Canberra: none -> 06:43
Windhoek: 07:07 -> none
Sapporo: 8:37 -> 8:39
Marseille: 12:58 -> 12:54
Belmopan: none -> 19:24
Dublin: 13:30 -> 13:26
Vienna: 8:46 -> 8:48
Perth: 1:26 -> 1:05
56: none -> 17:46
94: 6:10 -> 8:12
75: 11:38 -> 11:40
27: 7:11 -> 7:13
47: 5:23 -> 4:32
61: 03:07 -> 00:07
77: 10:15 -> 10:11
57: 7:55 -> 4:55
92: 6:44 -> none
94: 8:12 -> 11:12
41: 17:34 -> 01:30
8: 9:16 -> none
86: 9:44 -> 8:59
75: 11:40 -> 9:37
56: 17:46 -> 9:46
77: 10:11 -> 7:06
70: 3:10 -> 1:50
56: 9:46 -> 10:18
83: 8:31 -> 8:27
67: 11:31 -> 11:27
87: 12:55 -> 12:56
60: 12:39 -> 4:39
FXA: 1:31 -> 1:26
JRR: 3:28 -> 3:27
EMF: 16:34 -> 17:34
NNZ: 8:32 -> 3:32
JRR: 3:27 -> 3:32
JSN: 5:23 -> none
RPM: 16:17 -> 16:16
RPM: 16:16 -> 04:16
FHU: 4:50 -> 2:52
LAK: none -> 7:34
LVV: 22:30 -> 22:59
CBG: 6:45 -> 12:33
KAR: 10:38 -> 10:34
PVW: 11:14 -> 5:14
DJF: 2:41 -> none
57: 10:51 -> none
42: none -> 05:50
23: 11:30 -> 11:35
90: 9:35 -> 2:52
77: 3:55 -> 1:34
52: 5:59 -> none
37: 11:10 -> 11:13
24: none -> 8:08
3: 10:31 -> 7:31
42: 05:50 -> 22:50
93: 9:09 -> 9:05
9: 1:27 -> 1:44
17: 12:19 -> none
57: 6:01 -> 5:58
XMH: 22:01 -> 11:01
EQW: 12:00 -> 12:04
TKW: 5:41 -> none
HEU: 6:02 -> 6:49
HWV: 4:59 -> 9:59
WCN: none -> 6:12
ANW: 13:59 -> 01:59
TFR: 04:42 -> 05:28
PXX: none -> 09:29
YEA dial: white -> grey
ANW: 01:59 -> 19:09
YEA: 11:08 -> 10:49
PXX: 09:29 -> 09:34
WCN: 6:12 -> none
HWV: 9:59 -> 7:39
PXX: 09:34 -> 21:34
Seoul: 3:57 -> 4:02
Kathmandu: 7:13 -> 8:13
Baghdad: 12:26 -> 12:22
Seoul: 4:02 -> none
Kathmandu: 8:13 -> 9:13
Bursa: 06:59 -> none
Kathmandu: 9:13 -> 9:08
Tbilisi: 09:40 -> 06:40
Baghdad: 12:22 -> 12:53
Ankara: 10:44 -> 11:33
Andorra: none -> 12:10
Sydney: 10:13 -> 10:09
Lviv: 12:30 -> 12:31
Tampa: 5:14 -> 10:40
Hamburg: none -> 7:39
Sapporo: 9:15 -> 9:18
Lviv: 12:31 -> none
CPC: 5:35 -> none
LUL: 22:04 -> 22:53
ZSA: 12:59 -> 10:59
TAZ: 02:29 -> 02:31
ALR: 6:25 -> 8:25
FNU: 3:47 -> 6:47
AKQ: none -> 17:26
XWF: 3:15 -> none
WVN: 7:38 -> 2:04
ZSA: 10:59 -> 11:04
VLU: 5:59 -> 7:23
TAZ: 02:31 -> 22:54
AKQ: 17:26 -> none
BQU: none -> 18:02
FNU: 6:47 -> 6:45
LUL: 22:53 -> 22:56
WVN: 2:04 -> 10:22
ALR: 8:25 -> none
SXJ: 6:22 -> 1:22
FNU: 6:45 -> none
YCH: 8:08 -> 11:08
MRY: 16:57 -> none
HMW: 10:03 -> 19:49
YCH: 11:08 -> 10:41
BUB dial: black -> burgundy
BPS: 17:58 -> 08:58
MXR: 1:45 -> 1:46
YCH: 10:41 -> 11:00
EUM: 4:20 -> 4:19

**Written instruction**: Format every line in the entries above as a JSON array of strings, with one string per line and blank lines omitted.

**Output for this task**:
[
  "Canberra: none -> 06:43",
  "Windhoek: 07:07 -> none",
  "Sapporo: 8:37 -> 8:39",
  "Marseille: 12:58 -> 12:54",
  "Belmopan: none -> 19:24",
  "Dublin: 13:30 -> 13:26",
  "Vienna: 8:46 -> 8:48",
  "Perth: 1:26 -> 1:05",
  "56: none -> 17:46",
  "94: 6:10 -> 8:12",
  "75: 11:38 -> 11:40",
  "27: 7:11 -> 7:13",
  "47: 5:23 -> 4:32",
  "61: 03:07 -> 00:07",
  "77: 10:15 -> 10:11",
  "57: 7:55 -> 4:55",
  "92: 6:44 -> none",
  "94: 8:12 -> 11:12",
  "41: 17:34 -> 01:30",
  "8: 9:16 -> none",
  "86: 9:44 -> 8:59",
  "75: 11:40 -> 9:37",
  "56: 17:46 -> 9:46",
  "77: 10:11 -> 7:06",
  "70: 3:10 -> 1:50",
  "56: 9:46 -> 10:18",
  "83: 8:31 -> 8:27",
  "67: 11:31 -> 11:27",
  "87: 12:55 -> 12:56",
  "60: 12:39 -> 4:39",
  "FXA: 1:31 -> 1:26",
  "JRR: 3:28 -> 3:27",
  "EMF: 16:34 -> 17:34",
  "NNZ: 8:32 -> 3:32",
  "JRR: 3:27 -> 3:32",
  "JSN: 5:23 -> none",
  "RPM: 16:17 -> 16:16",
  "RPM: 16:16 -> 04:16",
  "FHU: 4:50 -> 2:52",
  "LAK: none -> 7:34",
  "LVV: 22:30 -> 22:59",
  "CBG: 6:45 -> 12:33",
  "KAR: 10:38 -> 10:34",
  "PVW: 11:14 -> 5:14",
  "DJF: 2:41 -> none",
  "57: 10:51 -> none",
  "42: none -> 05:50",
  "23: 11:30 -> 11:35",
  "90: 9:35 -> 2:52",
  "77: 3:55 -> 1:34",
  "52: 5:59 -> none",
  "37: 11:10 -> 11:13",
  "24: none -> 8:08",
  "3: 10:31 -> 7:31",
  "42: 05:50 -> 22:50",
  "93: 9:09 -> 9:05",
  "9: 1:27 -> 1:44",
  "17: 12:19 -> none",
  "57: 6:01 -> 5:58",
  "XMH: 22:01 -> 11:01",
  "EQW: 12:00 -> 12:04",
  "TKW: 5:41 -> none",
  "HEU: 6:02 -> 6:49",
  "HWV: 4:59 -> 9:59",
  "WCN: none -> 6:12",
  "ANW: 13:59 -> 01:59",
  "TFR: 04:42 -> 05:28",
  "PXX: none -> 09:29",
  "YEA dial: white -> grey",
  "ANW: 01:59 -> 19:09",
  "YEA: 11:08 -> 10:49",
  "PXX: 09:29 -> 09:34",
  "WCN: 6:12 -> none",
  "HWV: 9:59 -> 7:39",
  "PXX: 09:34 -> 21:34",
  "Seoul: 3:57 -> 4:02",
  "Kathmandu: 7:13 -> 8:13",
  "Baghdad: 12:26 -> 12:22",
  "Seoul: 4:02 -> none",
  "Kathmandu: 8:13 -> 9:13",
  "Bursa: 06:59 -> none",
  "Kathmandu: 9:13 -> 9:08",
  "Tbilisi: 09:40 -> 06:40",
  "Baghdad: 12:22 -> 12:53",
  "Ankara: 10:44 -> 11:33",
  "Andorra: none -> 12:10",
  "Sydney: 10:13 -> 10:09",
  "Lviv: 12:30 -> 12:31",
  "Tampa: 5:14 -> 10:40",
  "Hamburg: none -> 7:39",
  "Sapporo: 9:15 -> 9:18",
  "Lviv: 12:31 -> none",
  "CPC: 5:35 -> none",
  "LUL: 22:04 -> 22:53",
  "ZSA: 12:59 -> 10:59",
  "TAZ: 02:29 -> 02:31",
  "ALR: 6:25 -> 8:25",
  "FNU: 3:47 -> 6:47",
  "AKQ: none -> 17:26",
  "XWF: 3:15 -> none",
  "WVN: 7:38 -> 2:04",
  "ZSA: 10:59 -> 11:04",
  "VLU: 5:59 -> 7:23",
  "TAZ: 02:31 -> 22:54",
  "AKQ: 17:26 -> none",
  "BQU: none -> 18:02",
  "FNU: 6:47 -> 6:45",
  "LUL: 22:53 -> 22:56",
  "WVN: 2:04 -> 10:22",
  "ALR: 8:25 -> none",
  "SXJ: 6:22 -> 1:22",
  "FNU: 6:45 -> none",
  "YCH: 8:08 -> 11:08",
  "MRY: 16:57 -> none",
  "HMW: 10:03 -> 19:49",
  "YCH: 11:08 -> 10:41",
  "BUB dial: black -> burgundy",
  "BPS: 17:58 -> 08:58",
  "MXR: 1:45 -> 1:46",
  "YCH: 10:41 -> 11:00",
  "EUM: 4:20 -> 4:19"
]